--- INFORMATION GIVEN Enclosed Below ---
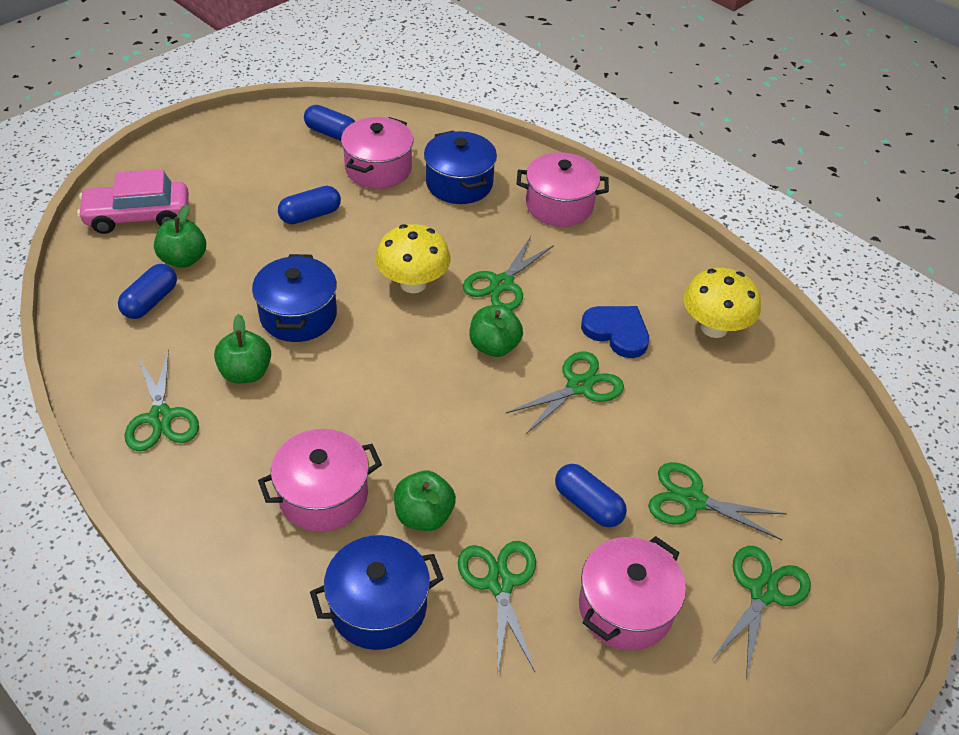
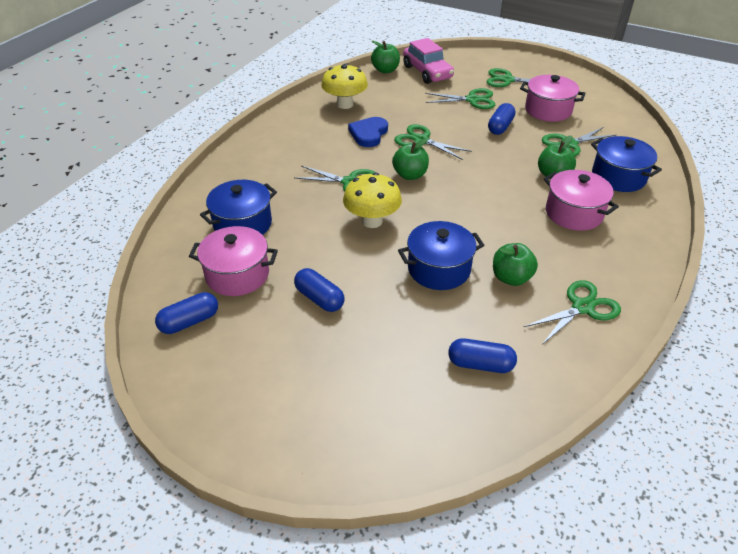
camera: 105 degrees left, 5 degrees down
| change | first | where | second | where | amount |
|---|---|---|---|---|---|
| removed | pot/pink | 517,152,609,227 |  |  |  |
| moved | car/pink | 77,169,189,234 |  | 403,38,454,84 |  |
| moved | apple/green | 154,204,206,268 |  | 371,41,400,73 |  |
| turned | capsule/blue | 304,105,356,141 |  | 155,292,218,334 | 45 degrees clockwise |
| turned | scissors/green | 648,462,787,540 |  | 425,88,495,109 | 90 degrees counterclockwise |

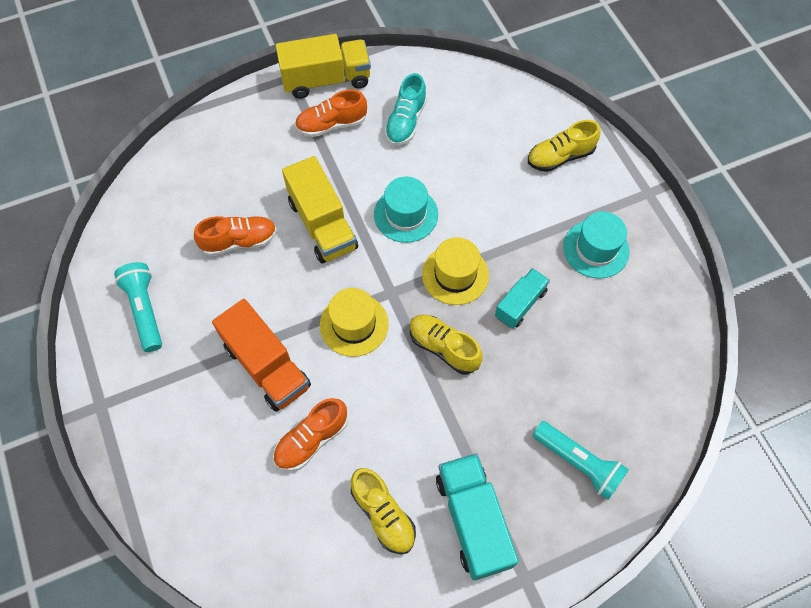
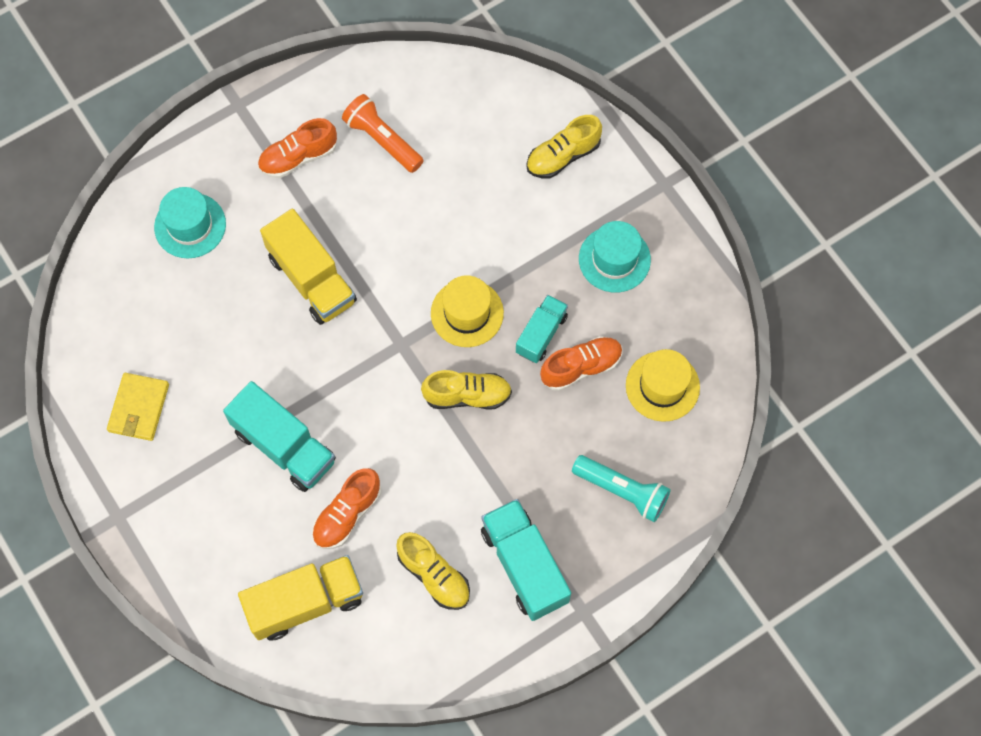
camera: 10 degrees left, 5 degrees up
| change | first | where | second | where | amount |
|---|---|---|---|---|---|
| moved | shoe/orange | 194,216,277,256 |  | 540,336,623,391 |  |
| moved | truck/yellow | 276,34,371,99 |  | 238,555,363,641 |  |
| moved | hat/yellow | 320,288,389,357 |  | 626,349,700,422 |  |
| moved | hat/turquoise | 374,177,438,243 |  | 154,187,226,258 |  |
| replaced | flashlight/turquoise | 114,262,162,352 | wallet/yellow | 107,373,169,441 |  |
| replaced | shoe/turquoise | 384,73,427,146 | flashlight/orange | 342,94,424,173 |  |
| recoloured | truck/orange | 212,299,311,412 | truck/turquoise | 223,381,336,492 |  |
| turned | shoe/yellow | 410,315,483,375 |  | 421,370,512,409 | 150 degrees clockwise |

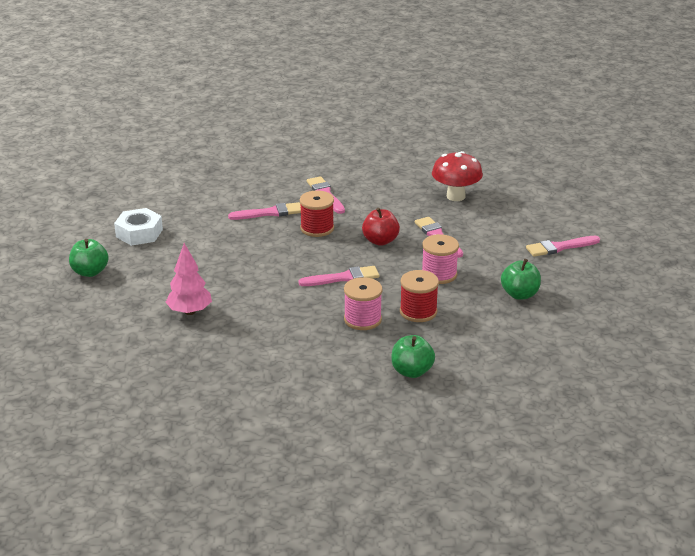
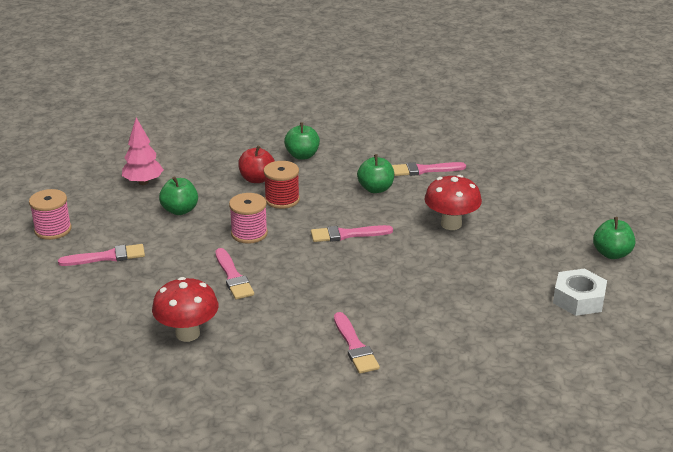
camera: 175 degrees left, 0 degrees up
| change | first | where | second | where | amount |
|---|---|---|---|---|---|
| removed | spool/red | 300,190,334,237 |  |  |  |
| added |  |  | apple/green | 357,154,394,193 |  |
| added |  |  | mushroom/red | 424,175,482,230 |  |
| moved | tree/pink | 166,243,212,315 |  | 122,117,164,185 |  |
| moved | brush/pink | 228,202,301,220 |  | 392,162,466,176 |  |
| moved | spool/pink | 344,277,382,330 |  | 29,189,72,240 |  |
| moved | apple/red | 362,208,400,246 |  | 238,145,275,183 |  |

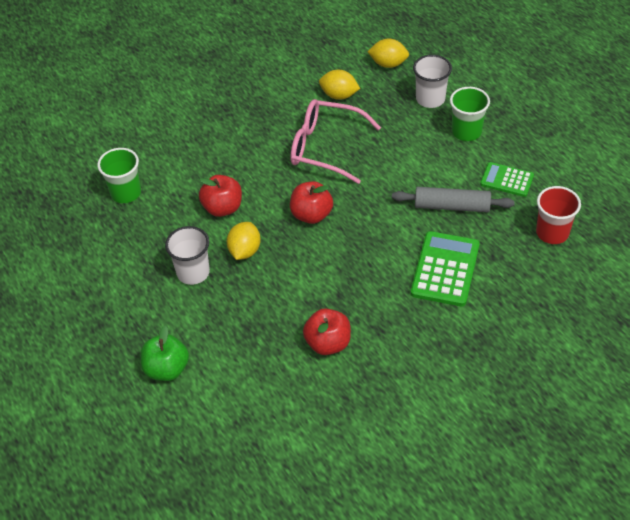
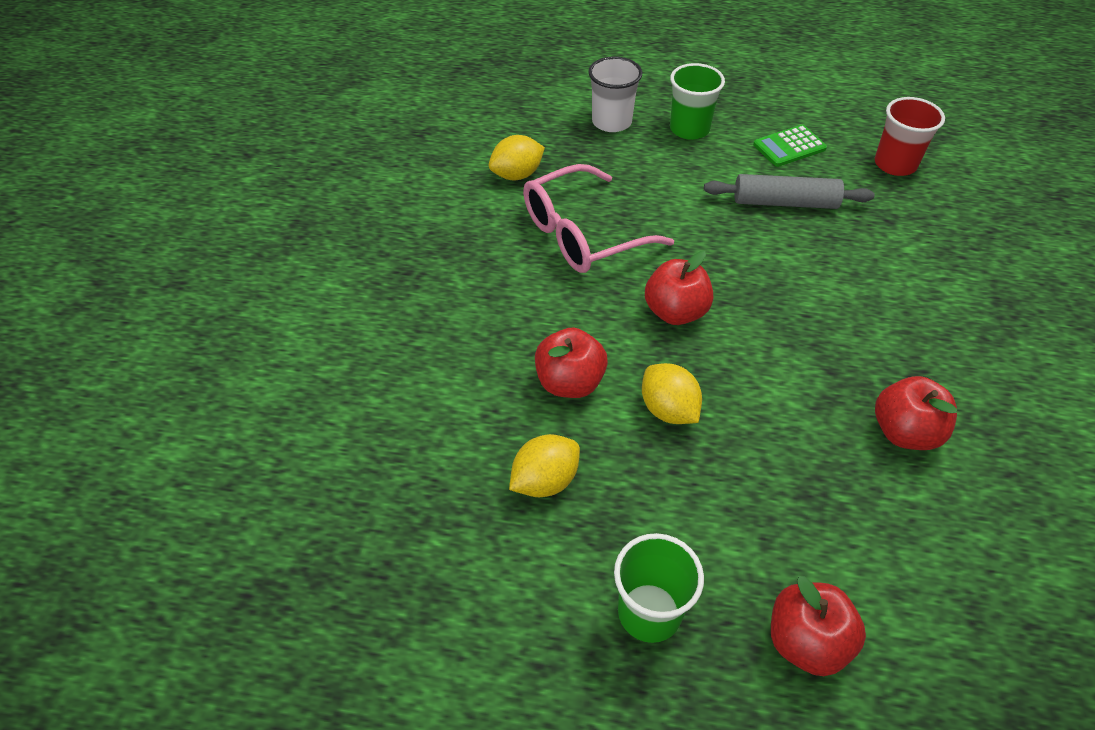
camera: 50 degrees left, 0 degrees up
| change | first | where | second | where | amount |
|---|---|---|---|---|---|
| removed | cup/white | 165,226,210,285 |  |  |  |
| removed | calculator/green | 411,231,480,306 |  |  |  |
| moved | cup/green | 97,148,141,203 |  | 614,533,704,643 |  |
| moved | lemon/yellow | 367,39,409,68 |  | 509,434,580,497 |  |
| recoloured | apple/green | 140,326,189,381 | apple/red | 771,576,866,676 |  |
| turned | rolling pin/grey | 392,187,515,212 |  | 704,174,875,209 | 45 degrees clockwise |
--- End of Enclosed INFORMATION GIVEN ---
> **WHAT IS BEING ASKED**: Everything in the entries above except the pictures should be given again exactly.

> **RESULT OF THIS TASK**:
camera: 105 degrees left, 5 degrees down
| change | first | where | second | where | amount |
|---|---|---|---|---|---|
| removed | pot/pink | 517,152,609,227 |  |  |  |
| moved | car/pink | 77,169,189,234 |  | 403,38,454,84 |  |
| moved | apple/green | 154,204,206,268 |  | 371,41,400,73 |  |
| turned | capsule/blue | 304,105,356,141 |  | 155,292,218,334 | 45 degrees clockwise |
| turned | scissors/green | 648,462,787,540 |  | 425,88,495,109 | 90 degrees counterclockwise |

camera: 10 degrees left, 5 degrees up
| change | first | where | second | where | amount |
|---|---|---|---|---|---|
| moved | shoe/orange | 194,216,277,256 |  | 540,336,623,391 |  |
| moved | truck/yellow | 276,34,371,99 |  | 238,555,363,641 |  |
| moved | hat/yellow | 320,288,389,357 |  | 626,349,700,422 |  |
| moved | hat/turquoise | 374,177,438,243 |  | 154,187,226,258 |  |
| replaced | flashlight/turquoise | 114,262,162,352 | wallet/yellow | 107,373,169,441 |  |
| replaced | shoe/turquoise | 384,73,427,146 | flashlight/orange | 342,94,424,173 |  |
| recoloured | truck/orange | 212,299,311,412 | truck/turquoise | 223,381,336,492 |  |
| turned | shoe/yellow | 410,315,483,375 |  | 421,370,512,409 | 150 degrees clockwise |

camera: 175 degrees left, 0 degrees up
| change | first | where | second | where | amount |
|---|---|---|---|---|---|
| removed | spool/red | 300,190,334,237 |  |  |  |
| added |  |  | apple/green | 357,154,394,193 |  |
| added |  |  | mushroom/red | 424,175,482,230 |  |
| moved | tree/pink | 166,243,212,315 |  | 122,117,164,185 |  |
| moved | brush/pink | 228,202,301,220 |  | 392,162,466,176 |  |
| moved | spool/pink | 344,277,382,330 |  | 29,189,72,240 |  |
| moved | apple/red | 362,208,400,246 |  | 238,145,275,183 |  |

camera: 50 degrees left, 0 degrees up
| change | first | where | second | where | amount |
|---|---|---|---|---|---|
| removed | cup/white | 165,226,210,285 |  |  |  |
| removed | calculator/green | 411,231,480,306 |  |  |  |
| moved | cup/green | 97,148,141,203 |  | 614,533,704,643 |  |
| moved | lemon/yellow | 367,39,409,68 |  | 509,434,580,497 |  |
| recoloured | apple/green | 140,326,189,381 | apple/red | 771,576,866,676 |  |
| turned | rolling pin/grey | 392,187,515,212 |  | 704,174,875,209 | 45 degrees clockwise |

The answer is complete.